━━━ Recorded information
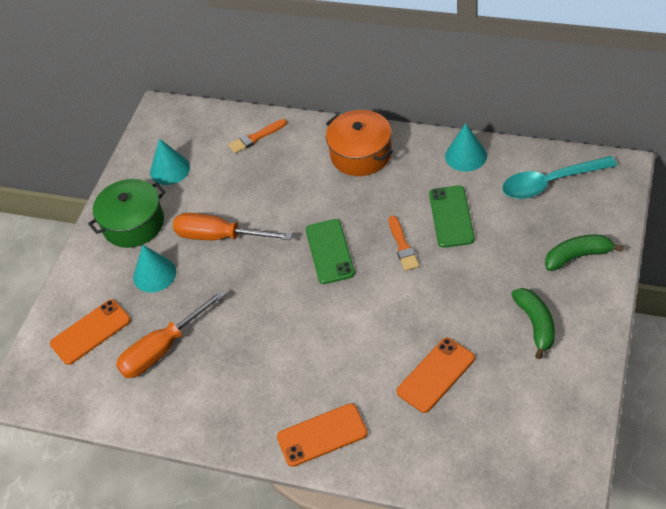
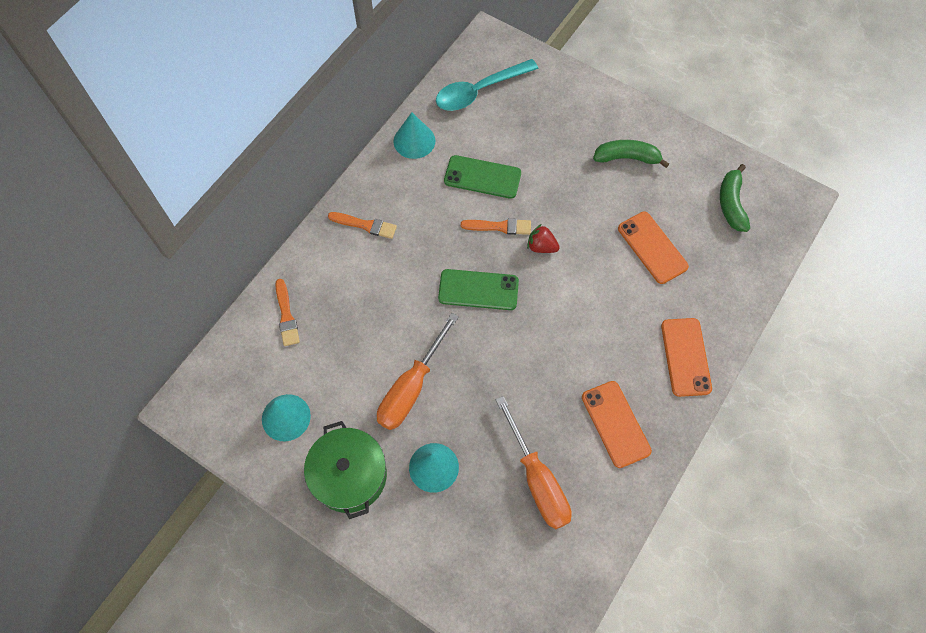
camera: 80 degrees left, 15 degrees up
(90, 332) = (485, 553): orange phone -> orange phone (615, 424)
(361, 154) = (365, 225): orange pot -> orange brush
(395, 284) = (541, 246): none -> red strawberry
(550, 183) = (479, 91): turquoise spoon -> turquoise spoon turned 60 degrees clockwise
(578, 256) = (569, 103): green banana -> green banana (731, 203)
━━━━━━
[Task directions] From the records above, copy each line that contains the word "degrees".

[Result]
camera: 80 degrees left, 15 degrees up
(550, 183) = (479, 91): turquoise spoon -> turquoise spoon turned 60 degrees clockwise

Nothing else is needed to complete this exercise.